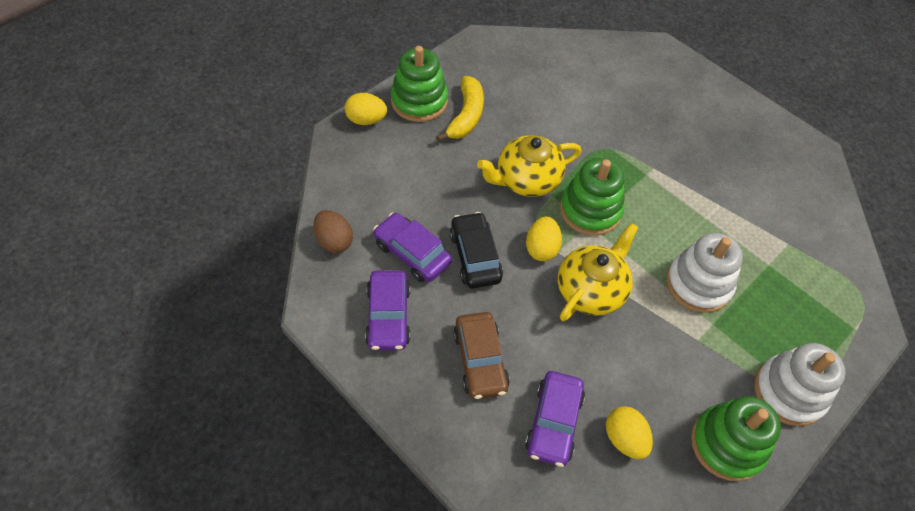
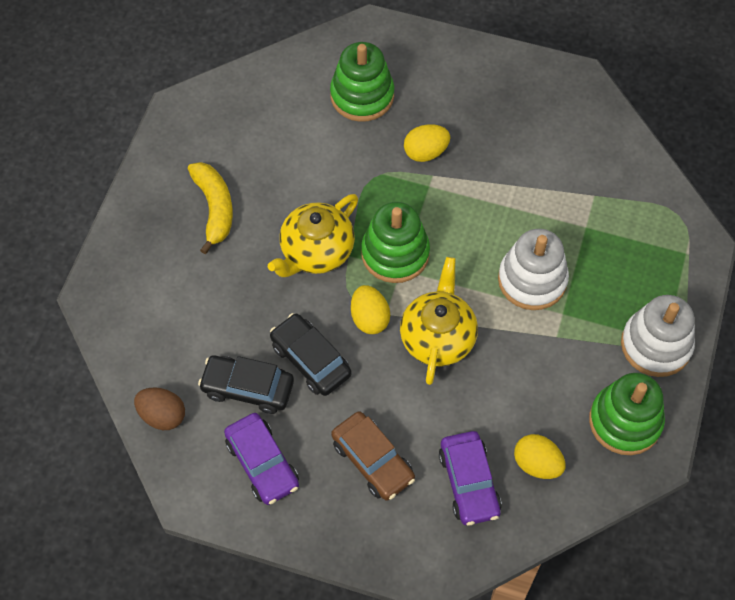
camera: 25 degrees left, 5 degrees up
(366, 120) = (112, 265): yellow egg -> yellow egg (425, 152)
(412, 253) = (247, 388): purple car -> black car
(419, 101) = (155, 215): green stacking toy -> green stacking toy (362, 96)

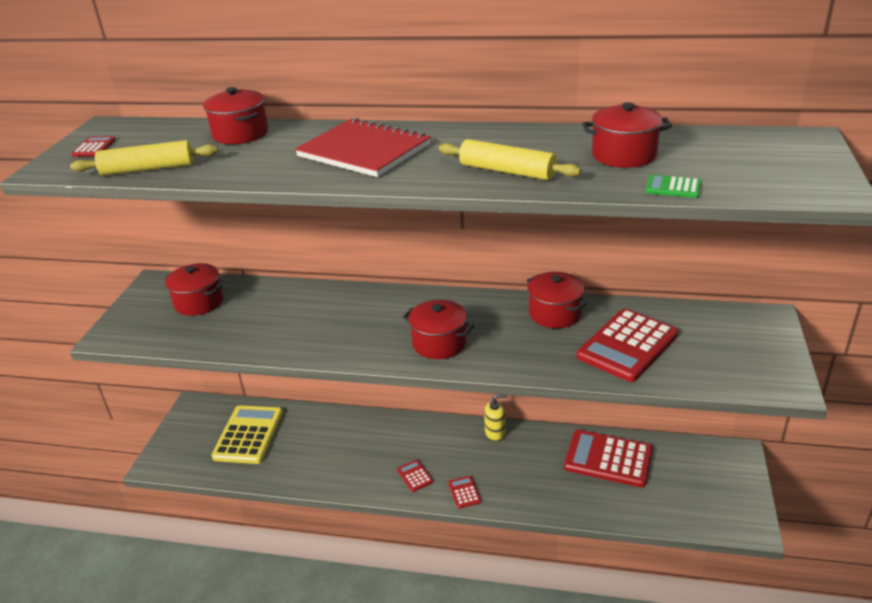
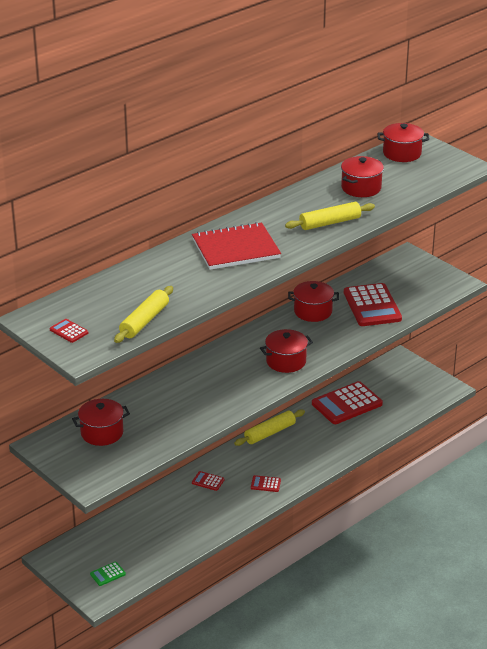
camera: 55 degrees left, 0 degrees up
(240, 134) = (138, 276): red pot -> red pot (402, 153)
(248, 435) = (126, 541): yellow calculator -> none
(464, 492) = (304, 471): red calculator -> red calculator (208, 481)
(495, 433) = (270, 433): yellow soap dispenser -> yellow rolling pin
(673, 187) = (411, 195): green calculator -> green calculator (108, 574)

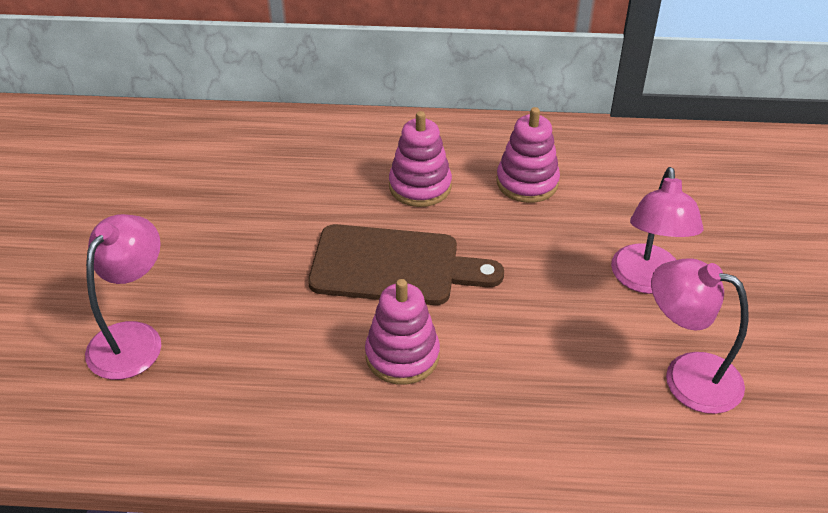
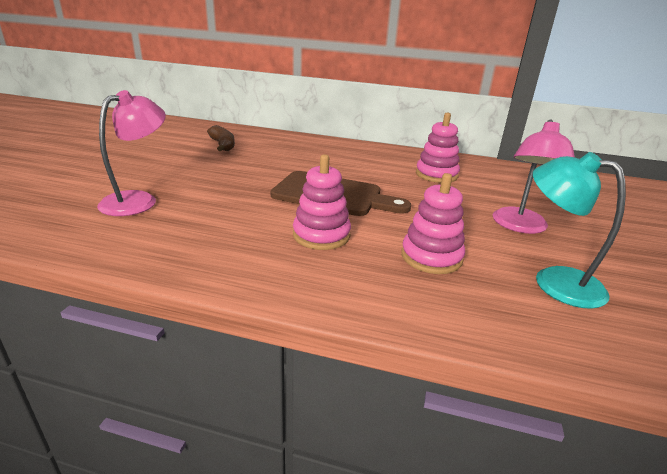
camera: 10 degrees right, 15 degrees down
(188, 172) = (223, 145): none -> brown banana
(420, 186) = (364, 167): pink stacking toy -> pink stacking toy (431, 257)
(687, 376) = (554, 281): pink lamp -> turquoise lamp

────

> WHAT TO PRODUCE: Up to and including the last line of the records above, print exactly every line from the one that contains "(188, 172) = (223, 145): none -> brown banana" onward.

> PROBLEM SOLUTION:
(188, 172) = (223, 145): none -> brown banana
(420, 186) = (364, 167): pink stacking toy -> pink stacking toy (431, 257)
(687, 376) = (554, 281): pink lamp -> turquoise lamp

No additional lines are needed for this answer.